◆ YOUR TASK ◆
In the records that follow, skip the pictures and print everything else exactly.
★ ★ ★ ★ ★ ★ ★
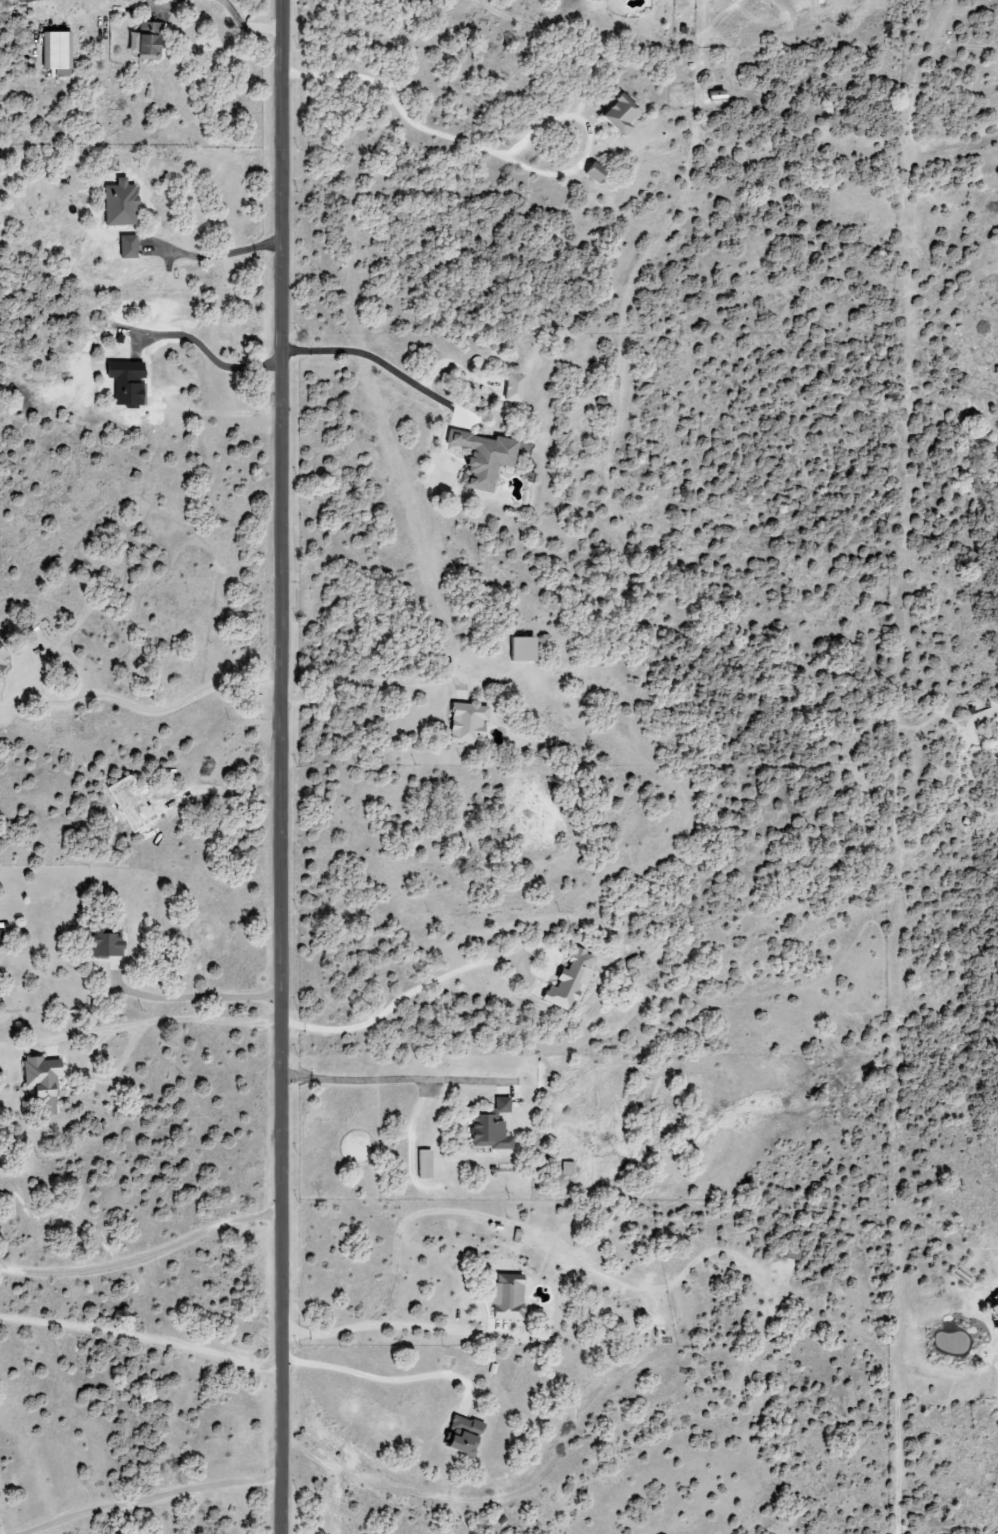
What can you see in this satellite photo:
building: (591, 0)
building: (31, 1)
building: (149, 39)
building: (59, 50)
building: (713, 95)
building: (614, 113)
road: (411, 124)
building: (123, 204)
building: (131, 247)
road: (211, 255)
road: (368, 359)
building: (130, 383)
building: (510, 387)
building: (480, 459)
building: (525, 648)
building: (4, 656)
road: (367, 684)
road: (142, 708)
building: (470, 722)
road: (281, 767)
building: (109, 942)
building: (572, 982)
road: (200, 999)
road: (396, 1001)
road: (157, 1022)
road: (360, 1077)
building: (46, 1081)
building: (496, 1127)
building: (427, 1165)
building: (570, 1168)
road: (142, 1259)
building: (510, 1298)
building: (992, 1316)
road: (387, 1327)
road: (141, 1333)
road: (383, 1375)
building: (466, 1435)
road: (144, 1494)

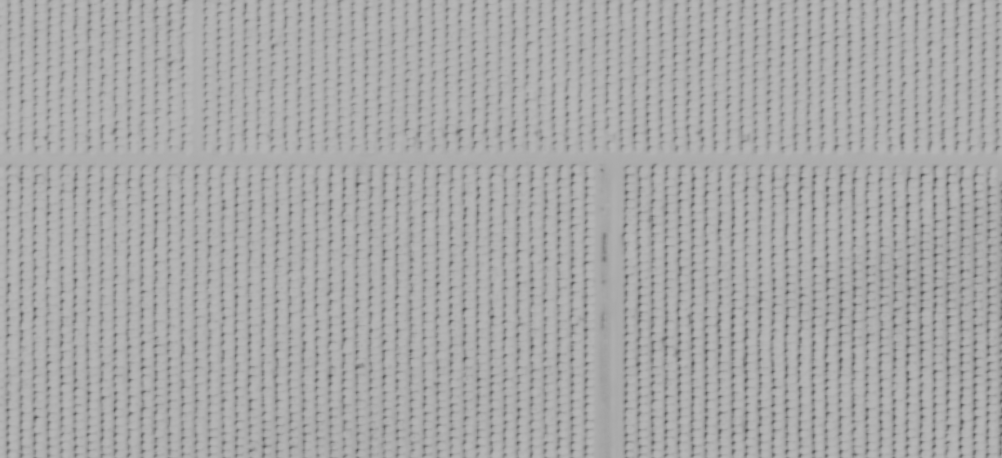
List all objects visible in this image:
crop: (501, 229)

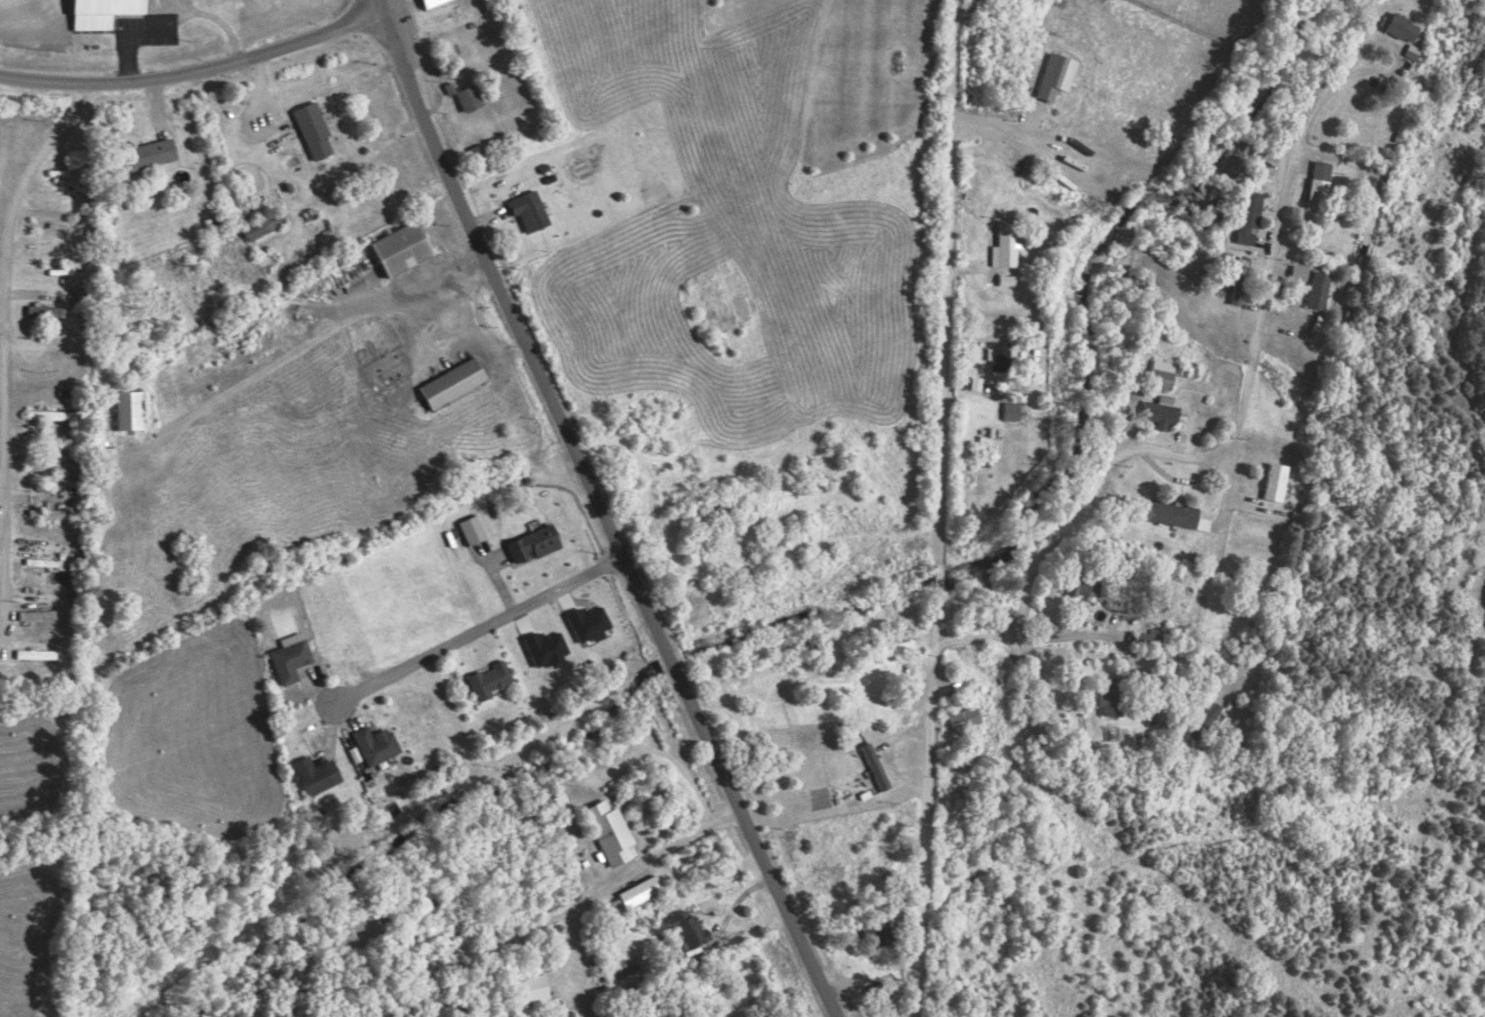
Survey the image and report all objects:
road: (0, 0)
building: (434, 3)
road: (362, 4)
building: (105, 12)
road: (220, 21)
building: (1408, 36)
road: (188, 74)
building: (1059, 76)
building: (468, 98)
road: (1004, 130)
building: (153, 154)
building: (1324, 170)
building: (1323, 194)
building: (531, 211)
building: (1250, 218)
building: (255, 230)
road: (18, 238)
building: (1007, 246)
building: (404, 249)
building: (1318, 292)
road: (407, 310)
building: (1163, 374)
building: (454, 383)
road: (1246, 391)
building: (130, 411)
building: (1013, 411)
building: (1163, 413)
building: (1276, 482)
road: (942, 508)
road: (604, 511)
building: (474, 529)
building: (537, 543)
building: (591, 623)
road: (4, 625)
road: (480, 628)
road: (1023, 636)
road: (1169, 664)
building: (492, 679)
building: (376, 744)
building: (876, 766)
building: (317, 774)
building: (612, 832)
road: (685, 841)
building: (642, 891)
★ ★ ★ ★ ★ ★ ★
◆ SOLVED EXERCISE ◆
What can you see in this satellite photo:
building: (591, 0)
building: (31, 1)
building: (149, 39)
building: (59, 50)
building: (713, 95)
building: (614, 113)
road: (411, 124)
building: (123, 204)
building: (131, 247)
road: (211, 255)
road: (368, 359)
building: (130, 383)
building: (510, 387)
building: (480, 459)
building: (525, 648)
building: (4, 656)
road: (367, 684)
road: (142, 708)
building: (470, 722)
road: (281, 767)
building: (109, 942)
building: (572, 982)
road: (200, 999)
road: (396, 1001)
road: (157, 1022)
road: (360, 1077)
building: (46, 1081)
building: (496, 1127)
building: (427, 1165)
building: (570, 1168)
road: (142, 1259)
building: (510, 1298)
building: (992, 1316)
road: (387, 1327)
road: (141, 1333)
road: (383, 1375)
building: (466, 1435)
road: (144, 1494)

List all objects visible in this image:
crop: (501, 229)

Survey the image and report all objects:
road: (0, 0)
building: (434, 3)
road: (362, 4)
building: (105, 12)
road: (220, 21)
building: (1408, 36)
road: (188, 74)
building: (1059, 76)
building: (468, 98)
road: (1004, 130)
building: (153, 154)
building: (1324, 170)
building: (1323, 194)
building: (531, 211)
building: (1250, 218)
building: (255, 230)
road: (18, 238)
building: (1007, 246)
building: (404, 249)
building: (1318, 292)
road: (407, 310)
building: (1163, 374)
building: (454, 383)
road: (1246, 391)
building: (130, 411)
building: (1013, 411)
building: (1163, 413)
building: (1276, 482)
road: (942, 508)
road: (604, 511)
building: (474, 529)
building: (537, 543)
building: (591, 623)
road: (4, 625)
road: (480, 628)
road: (1023, 636)
road: (1169, 664)
building: (492, 679)
building: (376, 744)
building: (876, 766)
building: (317, 774)
building: (612, 832)
road: (685, 841)
building: (642, 891)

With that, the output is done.